Work item » Produce as output only the lines below starting at the line with "IMU pin INT: 9 -> A1" and continuing through the line with "DHT pin DATA: 5 -> 6", each one exactly as written.
== Extracted material ==
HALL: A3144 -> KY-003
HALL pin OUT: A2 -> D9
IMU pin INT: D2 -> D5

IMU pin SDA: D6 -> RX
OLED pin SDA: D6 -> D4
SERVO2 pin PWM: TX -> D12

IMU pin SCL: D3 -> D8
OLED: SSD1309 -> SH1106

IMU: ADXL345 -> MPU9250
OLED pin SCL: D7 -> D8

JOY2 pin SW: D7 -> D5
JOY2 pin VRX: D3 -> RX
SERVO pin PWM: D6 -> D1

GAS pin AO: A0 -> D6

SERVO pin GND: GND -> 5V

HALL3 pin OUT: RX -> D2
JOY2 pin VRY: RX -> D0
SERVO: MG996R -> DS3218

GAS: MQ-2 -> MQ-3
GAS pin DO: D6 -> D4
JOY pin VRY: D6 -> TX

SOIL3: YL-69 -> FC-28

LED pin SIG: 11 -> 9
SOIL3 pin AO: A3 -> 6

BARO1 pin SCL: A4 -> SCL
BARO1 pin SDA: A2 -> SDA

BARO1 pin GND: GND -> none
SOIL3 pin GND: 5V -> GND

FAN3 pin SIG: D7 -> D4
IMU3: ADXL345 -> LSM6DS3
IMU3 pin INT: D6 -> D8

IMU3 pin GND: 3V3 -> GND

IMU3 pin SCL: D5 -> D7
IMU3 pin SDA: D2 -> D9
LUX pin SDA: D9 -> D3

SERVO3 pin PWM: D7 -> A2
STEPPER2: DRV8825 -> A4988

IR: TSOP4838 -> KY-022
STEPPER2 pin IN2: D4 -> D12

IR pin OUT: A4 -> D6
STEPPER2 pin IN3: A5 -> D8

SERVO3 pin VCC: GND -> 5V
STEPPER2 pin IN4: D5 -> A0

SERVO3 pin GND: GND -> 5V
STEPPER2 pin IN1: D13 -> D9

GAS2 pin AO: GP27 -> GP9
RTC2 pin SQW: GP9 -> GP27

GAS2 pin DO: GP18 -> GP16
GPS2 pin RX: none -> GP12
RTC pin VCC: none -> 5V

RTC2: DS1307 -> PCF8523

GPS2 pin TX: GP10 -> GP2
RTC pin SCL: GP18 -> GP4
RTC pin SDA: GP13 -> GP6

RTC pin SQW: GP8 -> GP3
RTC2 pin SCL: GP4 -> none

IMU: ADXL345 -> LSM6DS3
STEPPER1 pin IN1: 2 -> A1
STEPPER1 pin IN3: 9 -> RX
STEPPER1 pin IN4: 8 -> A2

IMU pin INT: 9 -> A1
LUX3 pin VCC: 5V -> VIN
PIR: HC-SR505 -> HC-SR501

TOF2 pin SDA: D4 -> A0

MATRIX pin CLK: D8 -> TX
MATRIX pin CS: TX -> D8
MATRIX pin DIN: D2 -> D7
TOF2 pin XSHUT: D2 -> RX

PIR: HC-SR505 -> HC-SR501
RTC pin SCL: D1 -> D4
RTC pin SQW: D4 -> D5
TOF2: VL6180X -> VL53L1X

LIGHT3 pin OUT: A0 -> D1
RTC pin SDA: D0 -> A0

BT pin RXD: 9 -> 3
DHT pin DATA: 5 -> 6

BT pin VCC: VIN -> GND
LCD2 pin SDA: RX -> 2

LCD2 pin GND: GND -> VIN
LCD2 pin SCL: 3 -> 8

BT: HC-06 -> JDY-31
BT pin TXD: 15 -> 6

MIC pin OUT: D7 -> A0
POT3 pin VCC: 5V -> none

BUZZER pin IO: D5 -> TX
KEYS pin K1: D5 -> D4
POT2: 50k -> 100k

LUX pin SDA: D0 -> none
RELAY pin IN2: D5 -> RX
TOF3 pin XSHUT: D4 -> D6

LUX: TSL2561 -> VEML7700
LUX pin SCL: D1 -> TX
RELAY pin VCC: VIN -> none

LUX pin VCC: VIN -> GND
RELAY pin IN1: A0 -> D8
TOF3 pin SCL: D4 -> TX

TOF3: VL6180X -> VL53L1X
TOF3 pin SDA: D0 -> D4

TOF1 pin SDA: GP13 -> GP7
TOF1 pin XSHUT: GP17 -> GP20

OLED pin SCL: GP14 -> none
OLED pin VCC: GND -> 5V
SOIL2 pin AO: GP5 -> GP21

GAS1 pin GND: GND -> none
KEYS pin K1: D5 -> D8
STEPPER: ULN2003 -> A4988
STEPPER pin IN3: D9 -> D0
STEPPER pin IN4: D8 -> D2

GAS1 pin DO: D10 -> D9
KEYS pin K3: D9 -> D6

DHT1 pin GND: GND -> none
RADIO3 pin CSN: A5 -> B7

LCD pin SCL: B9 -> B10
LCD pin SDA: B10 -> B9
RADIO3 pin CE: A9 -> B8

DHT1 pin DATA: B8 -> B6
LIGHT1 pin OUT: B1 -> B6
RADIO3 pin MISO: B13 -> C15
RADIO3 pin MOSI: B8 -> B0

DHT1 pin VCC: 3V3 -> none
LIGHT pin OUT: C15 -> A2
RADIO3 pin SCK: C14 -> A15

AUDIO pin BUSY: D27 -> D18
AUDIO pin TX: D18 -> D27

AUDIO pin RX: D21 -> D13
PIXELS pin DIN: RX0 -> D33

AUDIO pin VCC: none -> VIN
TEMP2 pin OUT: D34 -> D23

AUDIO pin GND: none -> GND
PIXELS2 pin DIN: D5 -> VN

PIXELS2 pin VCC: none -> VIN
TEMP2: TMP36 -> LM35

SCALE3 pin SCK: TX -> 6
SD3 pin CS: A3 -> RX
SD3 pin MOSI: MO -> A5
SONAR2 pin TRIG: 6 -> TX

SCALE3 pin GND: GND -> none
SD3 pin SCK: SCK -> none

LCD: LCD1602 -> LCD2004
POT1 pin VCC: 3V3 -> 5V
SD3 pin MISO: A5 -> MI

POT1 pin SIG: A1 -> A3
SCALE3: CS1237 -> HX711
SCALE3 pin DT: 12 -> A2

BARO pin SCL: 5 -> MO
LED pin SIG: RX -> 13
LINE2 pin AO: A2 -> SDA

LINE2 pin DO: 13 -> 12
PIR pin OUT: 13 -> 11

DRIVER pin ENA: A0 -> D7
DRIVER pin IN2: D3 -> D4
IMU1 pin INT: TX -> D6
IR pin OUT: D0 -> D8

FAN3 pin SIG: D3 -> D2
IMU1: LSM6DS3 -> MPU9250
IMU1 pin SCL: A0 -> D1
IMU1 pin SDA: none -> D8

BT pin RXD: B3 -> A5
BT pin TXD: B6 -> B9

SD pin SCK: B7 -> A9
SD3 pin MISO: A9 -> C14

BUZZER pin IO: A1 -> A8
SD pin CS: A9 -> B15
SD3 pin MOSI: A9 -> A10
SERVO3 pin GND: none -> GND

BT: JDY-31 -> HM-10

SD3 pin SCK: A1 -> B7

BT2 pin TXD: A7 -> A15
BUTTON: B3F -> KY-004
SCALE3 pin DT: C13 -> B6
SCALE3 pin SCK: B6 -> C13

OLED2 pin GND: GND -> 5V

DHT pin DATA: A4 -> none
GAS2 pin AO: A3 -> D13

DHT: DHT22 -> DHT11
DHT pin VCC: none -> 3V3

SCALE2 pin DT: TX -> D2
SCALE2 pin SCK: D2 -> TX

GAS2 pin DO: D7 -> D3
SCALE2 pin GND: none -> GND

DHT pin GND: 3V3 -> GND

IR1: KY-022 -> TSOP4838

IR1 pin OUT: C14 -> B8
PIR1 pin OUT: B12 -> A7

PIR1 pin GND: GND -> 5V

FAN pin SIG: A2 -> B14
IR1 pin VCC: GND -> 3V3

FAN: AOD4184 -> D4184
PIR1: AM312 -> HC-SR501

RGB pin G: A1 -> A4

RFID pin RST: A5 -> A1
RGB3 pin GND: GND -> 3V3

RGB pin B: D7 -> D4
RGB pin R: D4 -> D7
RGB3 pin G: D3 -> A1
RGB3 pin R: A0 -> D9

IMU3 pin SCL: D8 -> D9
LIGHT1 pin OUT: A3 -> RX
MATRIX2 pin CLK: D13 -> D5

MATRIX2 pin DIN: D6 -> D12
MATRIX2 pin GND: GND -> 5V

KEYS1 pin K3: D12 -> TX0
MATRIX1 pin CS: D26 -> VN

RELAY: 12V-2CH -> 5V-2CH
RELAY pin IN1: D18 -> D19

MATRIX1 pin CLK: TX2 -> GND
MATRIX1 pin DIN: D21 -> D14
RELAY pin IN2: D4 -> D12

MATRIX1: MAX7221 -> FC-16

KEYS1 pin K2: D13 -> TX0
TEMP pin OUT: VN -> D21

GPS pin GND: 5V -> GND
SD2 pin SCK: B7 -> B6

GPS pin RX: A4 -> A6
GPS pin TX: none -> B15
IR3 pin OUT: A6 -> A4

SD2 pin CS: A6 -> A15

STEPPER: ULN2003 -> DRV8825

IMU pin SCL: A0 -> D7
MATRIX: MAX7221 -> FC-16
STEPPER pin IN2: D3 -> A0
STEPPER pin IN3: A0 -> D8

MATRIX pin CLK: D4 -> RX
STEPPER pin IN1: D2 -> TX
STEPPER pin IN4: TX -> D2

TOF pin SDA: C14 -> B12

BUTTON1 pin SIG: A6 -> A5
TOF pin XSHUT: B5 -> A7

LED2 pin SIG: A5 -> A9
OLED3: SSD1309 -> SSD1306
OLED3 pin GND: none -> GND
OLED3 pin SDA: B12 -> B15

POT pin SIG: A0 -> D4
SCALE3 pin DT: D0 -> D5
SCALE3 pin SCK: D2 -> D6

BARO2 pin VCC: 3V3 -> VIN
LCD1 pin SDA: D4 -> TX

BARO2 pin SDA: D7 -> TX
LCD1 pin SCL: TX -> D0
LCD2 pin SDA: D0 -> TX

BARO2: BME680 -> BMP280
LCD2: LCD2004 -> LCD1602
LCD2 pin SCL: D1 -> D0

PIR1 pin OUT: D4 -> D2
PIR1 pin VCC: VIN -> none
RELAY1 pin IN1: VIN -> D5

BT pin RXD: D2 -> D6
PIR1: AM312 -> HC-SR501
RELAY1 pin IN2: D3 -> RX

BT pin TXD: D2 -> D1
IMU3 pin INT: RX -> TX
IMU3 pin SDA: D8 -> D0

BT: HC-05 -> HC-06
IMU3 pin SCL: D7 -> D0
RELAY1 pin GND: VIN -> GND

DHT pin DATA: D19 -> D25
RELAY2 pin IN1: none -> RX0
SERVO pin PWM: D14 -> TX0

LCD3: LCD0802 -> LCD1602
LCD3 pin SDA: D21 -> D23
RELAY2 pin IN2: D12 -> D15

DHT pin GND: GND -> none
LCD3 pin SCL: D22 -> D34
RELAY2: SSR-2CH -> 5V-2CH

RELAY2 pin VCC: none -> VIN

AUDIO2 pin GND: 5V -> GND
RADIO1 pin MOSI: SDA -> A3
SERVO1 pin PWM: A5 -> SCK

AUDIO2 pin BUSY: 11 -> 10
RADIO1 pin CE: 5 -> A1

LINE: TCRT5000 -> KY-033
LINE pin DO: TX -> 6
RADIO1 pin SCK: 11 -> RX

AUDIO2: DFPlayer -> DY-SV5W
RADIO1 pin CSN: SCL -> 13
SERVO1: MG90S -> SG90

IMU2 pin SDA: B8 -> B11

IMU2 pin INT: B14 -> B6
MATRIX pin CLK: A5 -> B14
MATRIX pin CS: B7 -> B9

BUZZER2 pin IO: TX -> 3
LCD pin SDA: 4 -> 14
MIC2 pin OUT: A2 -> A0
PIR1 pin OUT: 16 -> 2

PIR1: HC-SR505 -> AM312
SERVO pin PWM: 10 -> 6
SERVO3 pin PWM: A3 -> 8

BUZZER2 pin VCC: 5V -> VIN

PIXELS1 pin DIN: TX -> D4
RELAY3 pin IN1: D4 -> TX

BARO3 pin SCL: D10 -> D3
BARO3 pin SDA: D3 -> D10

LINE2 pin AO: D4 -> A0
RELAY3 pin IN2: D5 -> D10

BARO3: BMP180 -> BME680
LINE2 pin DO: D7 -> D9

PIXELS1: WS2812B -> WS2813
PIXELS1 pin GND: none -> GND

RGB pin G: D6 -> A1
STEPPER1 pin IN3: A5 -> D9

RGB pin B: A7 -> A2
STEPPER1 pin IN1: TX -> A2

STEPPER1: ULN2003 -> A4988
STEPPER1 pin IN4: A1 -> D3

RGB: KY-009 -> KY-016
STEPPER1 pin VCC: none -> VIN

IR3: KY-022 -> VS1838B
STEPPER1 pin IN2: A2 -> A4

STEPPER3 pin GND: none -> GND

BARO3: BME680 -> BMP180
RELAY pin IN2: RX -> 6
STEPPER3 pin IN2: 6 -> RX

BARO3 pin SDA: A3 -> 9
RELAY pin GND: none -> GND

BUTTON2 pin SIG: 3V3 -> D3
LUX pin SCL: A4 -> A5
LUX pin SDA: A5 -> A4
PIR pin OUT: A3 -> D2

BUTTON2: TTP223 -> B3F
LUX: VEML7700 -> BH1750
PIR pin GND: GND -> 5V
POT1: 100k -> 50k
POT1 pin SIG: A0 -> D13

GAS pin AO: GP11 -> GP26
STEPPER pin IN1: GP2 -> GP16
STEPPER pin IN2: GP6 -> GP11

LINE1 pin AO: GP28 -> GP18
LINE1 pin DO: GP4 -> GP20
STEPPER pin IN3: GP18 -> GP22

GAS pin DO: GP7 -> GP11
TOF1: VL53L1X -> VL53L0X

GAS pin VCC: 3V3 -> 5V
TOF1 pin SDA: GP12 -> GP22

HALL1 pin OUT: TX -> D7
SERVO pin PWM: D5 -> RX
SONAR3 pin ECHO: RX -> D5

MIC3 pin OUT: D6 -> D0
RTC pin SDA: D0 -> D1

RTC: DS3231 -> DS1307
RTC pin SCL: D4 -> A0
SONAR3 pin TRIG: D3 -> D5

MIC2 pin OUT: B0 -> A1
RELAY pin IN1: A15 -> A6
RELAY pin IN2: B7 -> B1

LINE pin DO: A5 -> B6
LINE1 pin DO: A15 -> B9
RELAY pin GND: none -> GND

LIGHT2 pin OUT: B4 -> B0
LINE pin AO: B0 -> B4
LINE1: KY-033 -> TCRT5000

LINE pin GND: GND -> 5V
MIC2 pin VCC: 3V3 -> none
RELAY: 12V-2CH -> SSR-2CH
===
Answer to the exercise »
IMU pin INT: 9 -> A1
LUX3 pin VCC: 5V -> VIN
PIR: HC-SR505 -> HC-SR501

TOF2 pin SDA: D4 -> A0

MATRIX pin CLK: D8 -> TX
MATRIX pin CS: TX -> D8
MATRIX pin DIN: D2 -> D7
TOF2 pin XSHUT: D2 -> RX

PIR: HC-SR505 -> HC-SR501
RTC pin SCL: D1 -> D4
RTC pin SQW: D4 -> D5
TOF2: VL6180X -> VL53L1X

LIGHT3 pin OUT: A0 -> D1
RTC pin SDA: D0 -> A0

BT pin RXD: 9 -> 3
DHT pin DATA: 5 -> 6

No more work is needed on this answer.